Given data START

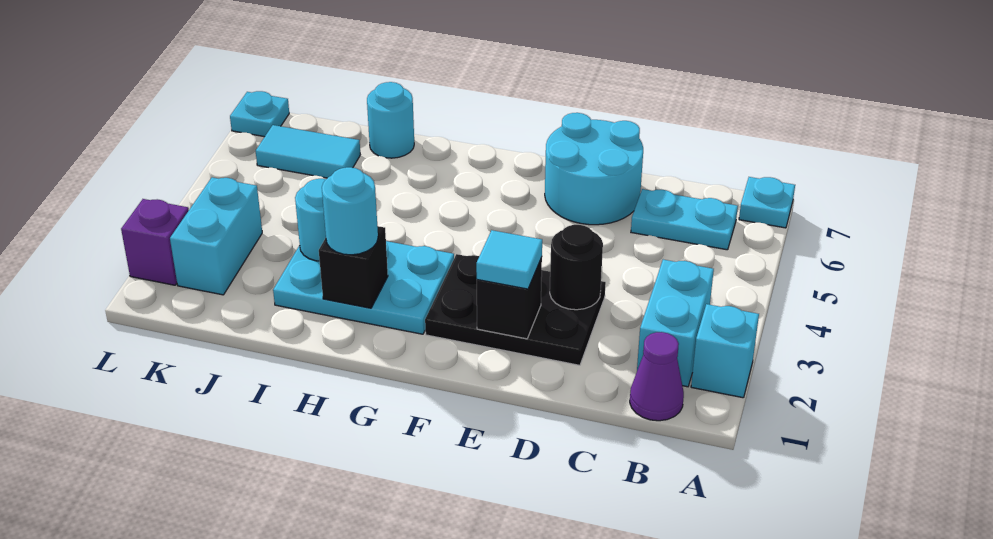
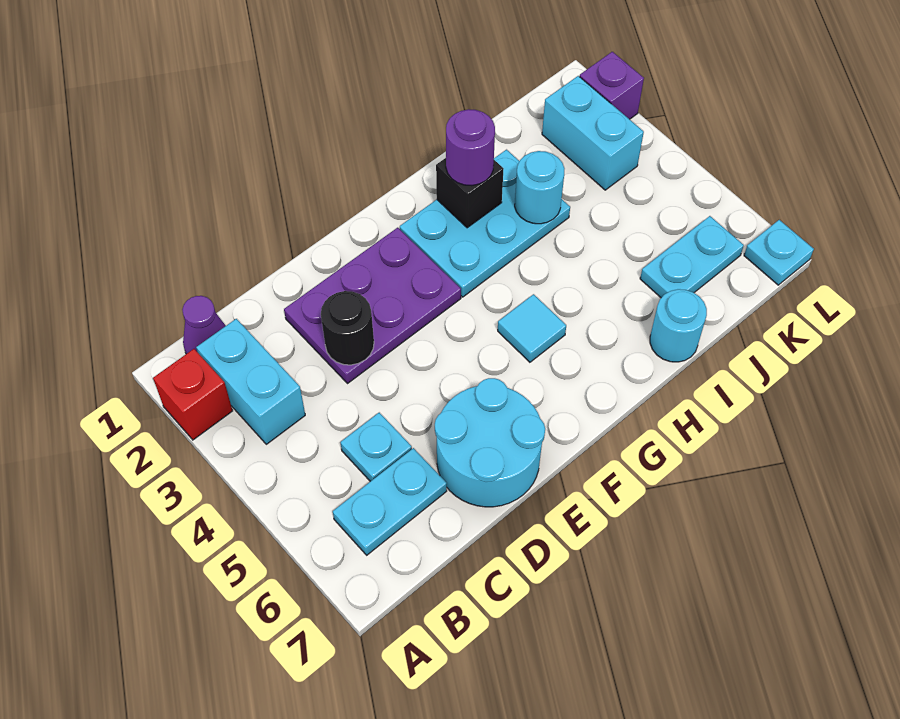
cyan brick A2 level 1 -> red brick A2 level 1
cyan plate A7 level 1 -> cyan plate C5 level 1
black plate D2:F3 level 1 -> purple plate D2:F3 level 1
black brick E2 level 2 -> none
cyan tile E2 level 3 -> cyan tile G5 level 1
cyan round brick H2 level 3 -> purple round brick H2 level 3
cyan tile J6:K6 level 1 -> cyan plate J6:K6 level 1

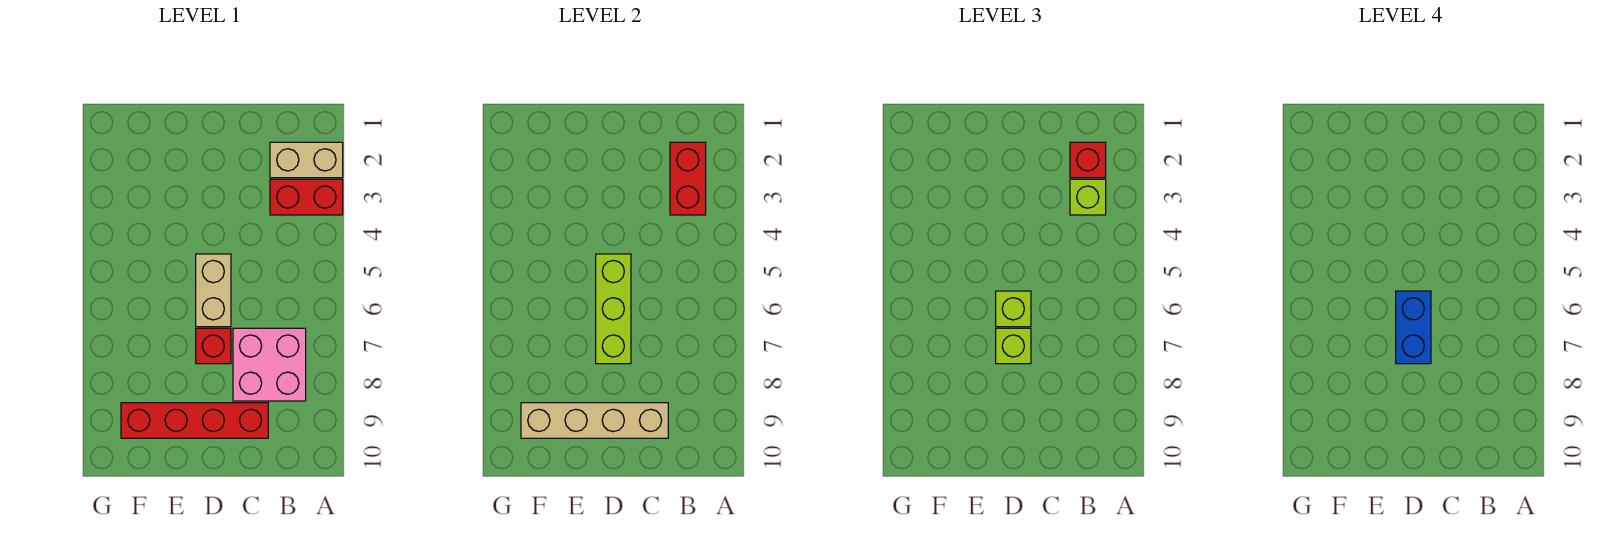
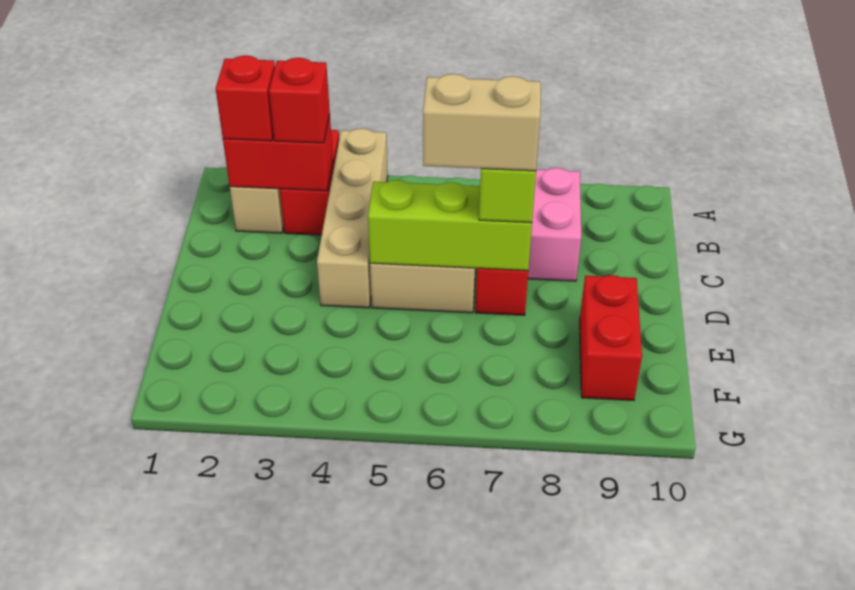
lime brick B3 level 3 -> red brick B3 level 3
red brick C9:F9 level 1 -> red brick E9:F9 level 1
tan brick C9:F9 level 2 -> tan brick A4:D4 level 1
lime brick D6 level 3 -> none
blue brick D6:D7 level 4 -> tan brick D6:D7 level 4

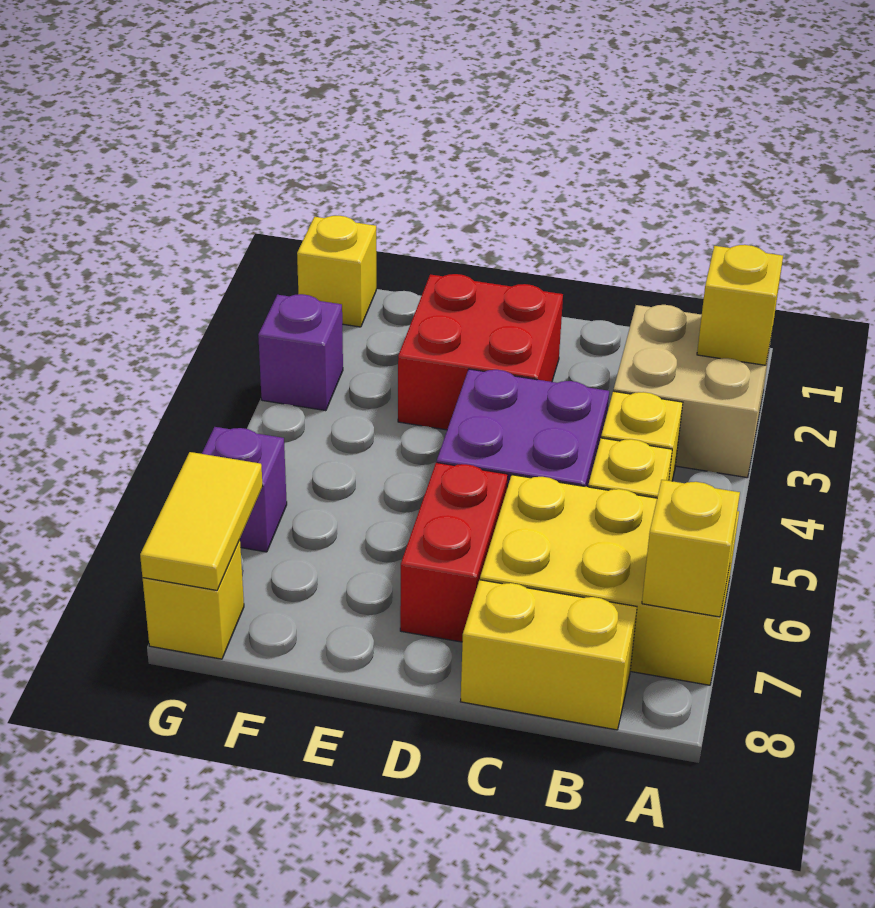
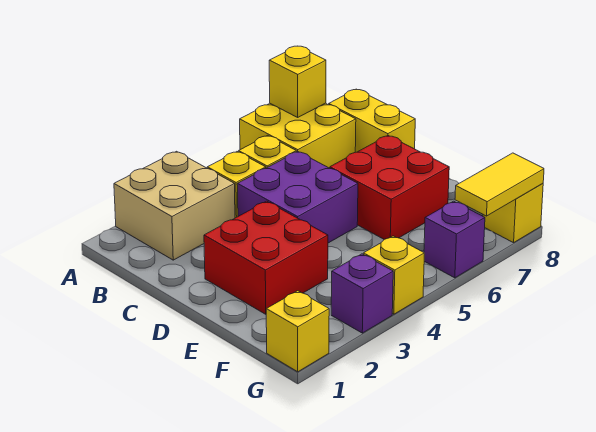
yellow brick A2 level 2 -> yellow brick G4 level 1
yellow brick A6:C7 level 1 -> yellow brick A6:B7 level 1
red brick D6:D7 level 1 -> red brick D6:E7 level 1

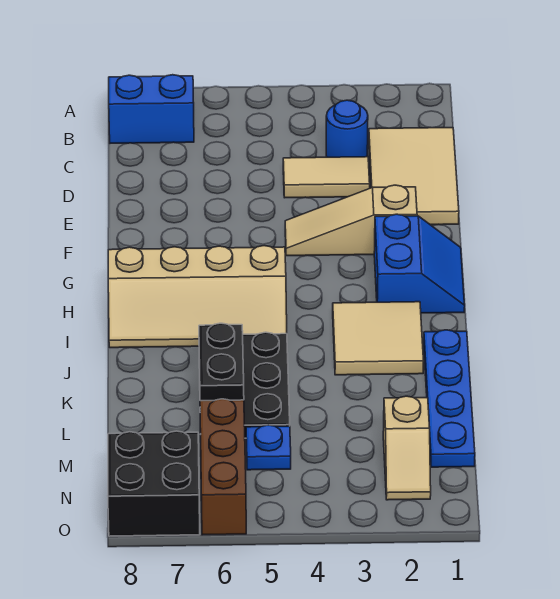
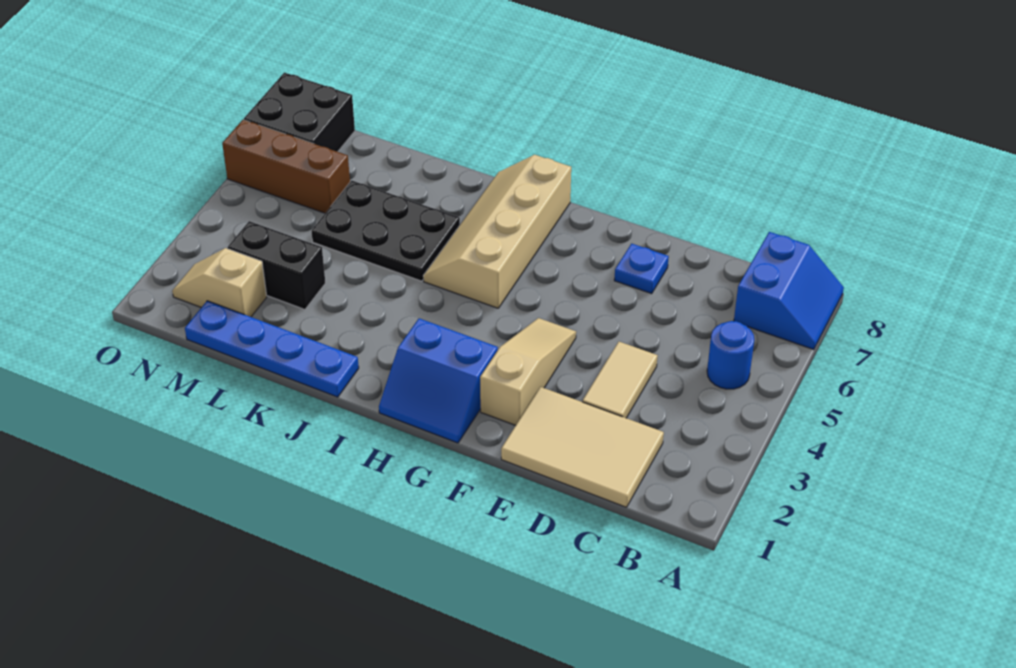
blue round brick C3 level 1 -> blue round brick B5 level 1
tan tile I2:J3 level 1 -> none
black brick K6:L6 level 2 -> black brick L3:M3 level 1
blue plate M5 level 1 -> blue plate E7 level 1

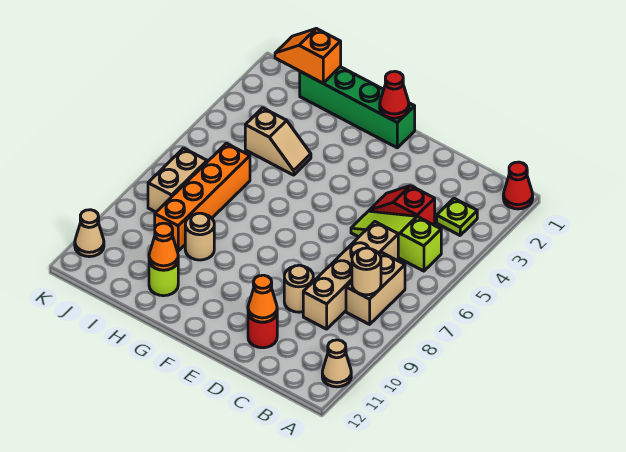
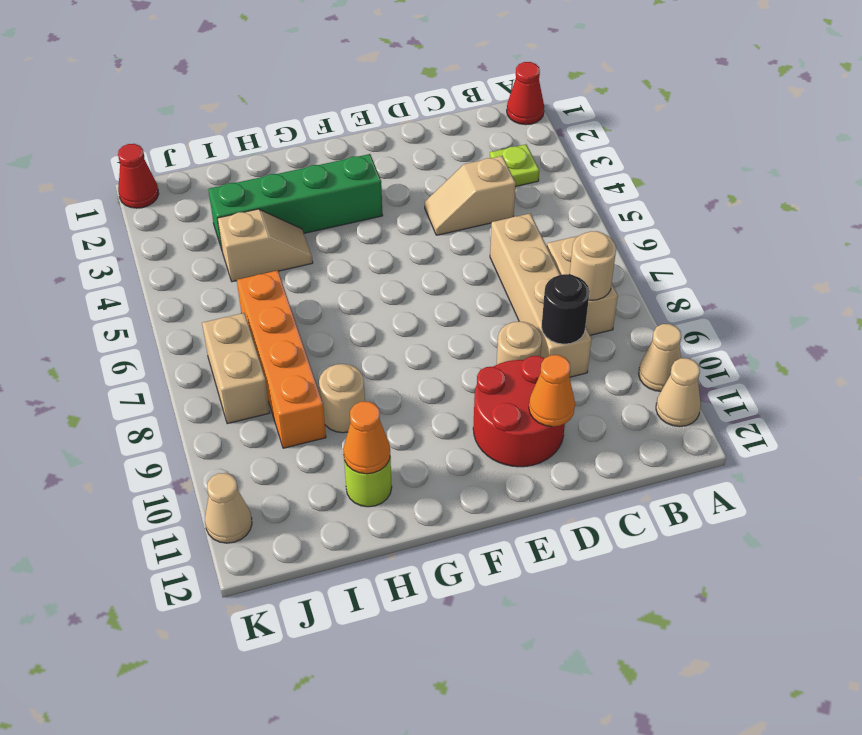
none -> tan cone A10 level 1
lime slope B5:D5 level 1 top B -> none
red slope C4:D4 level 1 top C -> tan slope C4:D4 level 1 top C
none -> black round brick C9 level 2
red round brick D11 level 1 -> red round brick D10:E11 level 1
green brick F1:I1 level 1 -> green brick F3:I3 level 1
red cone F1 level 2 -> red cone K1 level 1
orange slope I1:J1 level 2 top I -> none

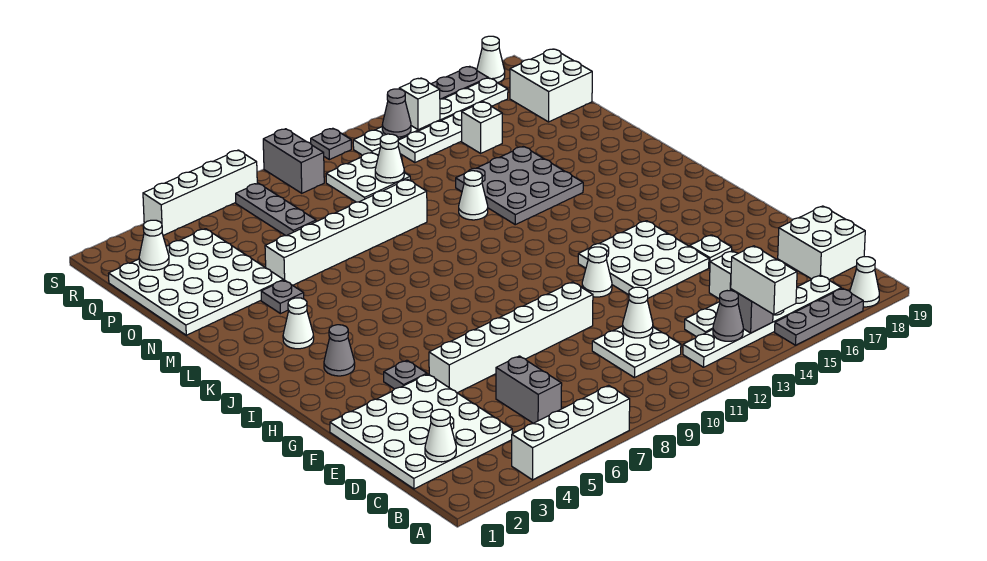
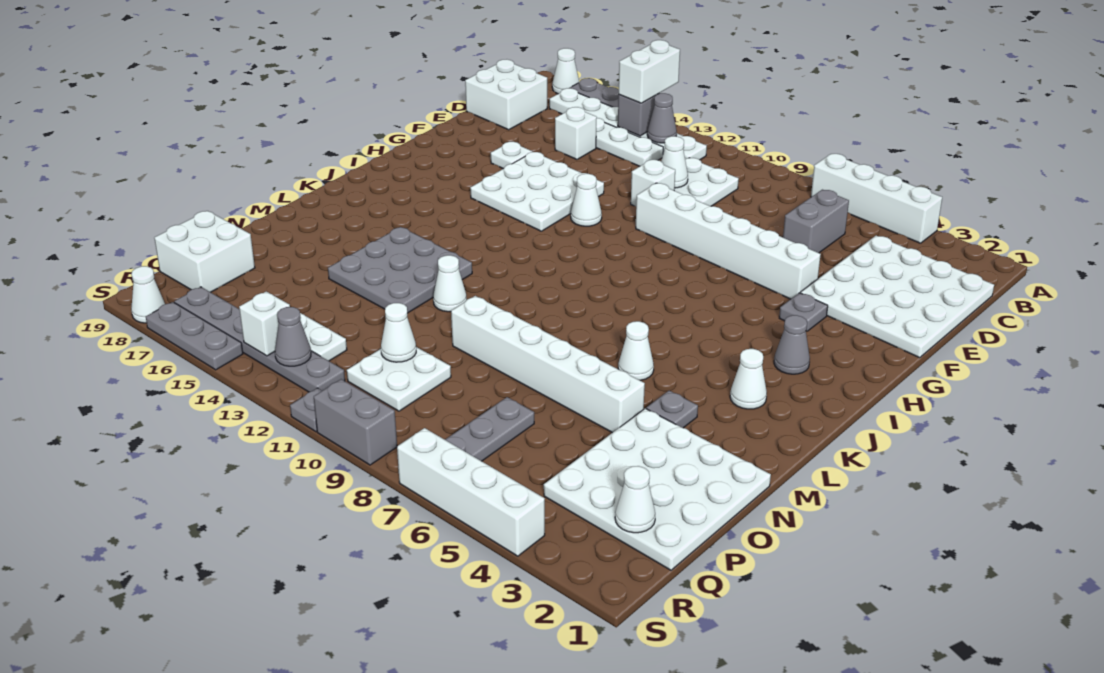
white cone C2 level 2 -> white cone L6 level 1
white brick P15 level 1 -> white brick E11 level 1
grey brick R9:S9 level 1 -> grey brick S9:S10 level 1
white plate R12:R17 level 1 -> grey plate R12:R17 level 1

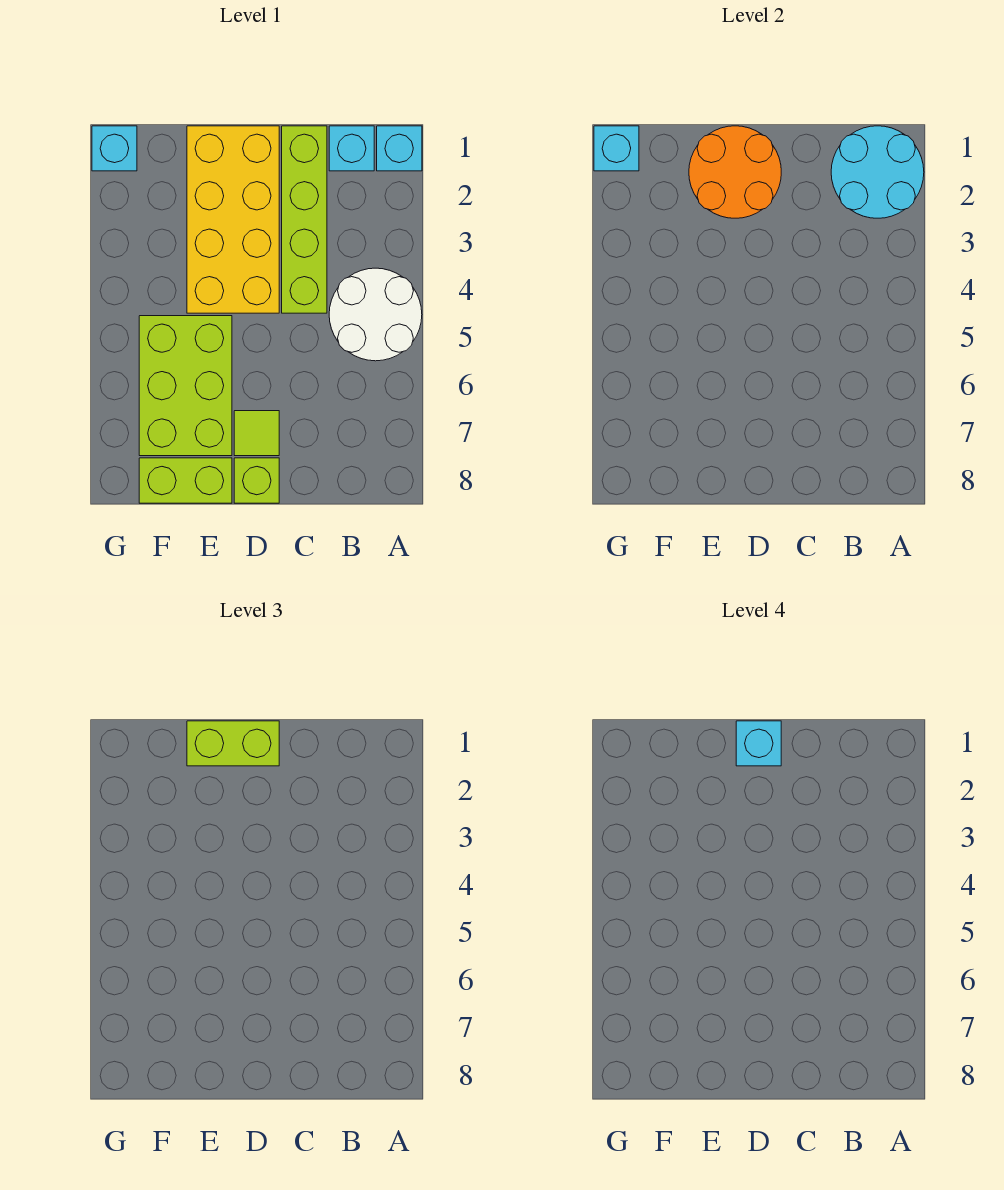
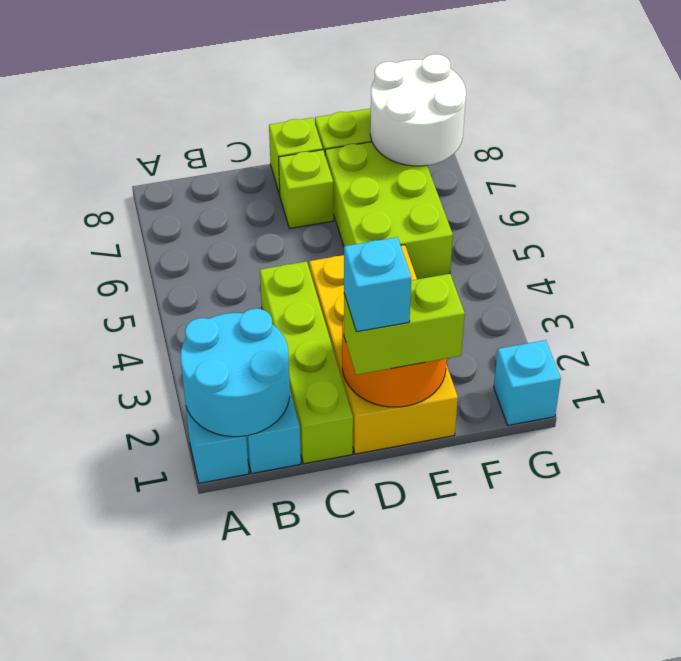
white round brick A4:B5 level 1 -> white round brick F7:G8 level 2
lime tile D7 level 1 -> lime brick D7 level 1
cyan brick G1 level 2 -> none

Given data END

■ What you need to do ■
Nothing but the lines from the one containing "red slope C4:D4" through the last line of the listing should be copied, each word for word and without pictures.

■ Response to this task ■
red slope C4:D4 level 1 top C -> tan slope C4:D4 level 1 top C
none -> black round brick C9 level 2
red round brick D11 level 1 -> red round brick D10:E11 level 1
green brick F1:I1 level 1 -> green brick F3:I3 level 1
red cone F1 level 2 -> red cone K1 level 1
orange slope I1:J1 level 2 top I -> none

white cone C2 level 2 -> white cone L6 level 1
white brick P15 level 1 -> white brick E11 level 1
grey brick R9:S9 level 1 -> grey brick S9:S10 level 1
white plate R12:R17 level 1 -> grey plate R12:R17 level 1

white round brick A4:B5 level 1 -> white round brick F7:G8 level 2
lime tile D7 level 1 -> lime brick D7 level 1
cyan brick G1 level 2 -> none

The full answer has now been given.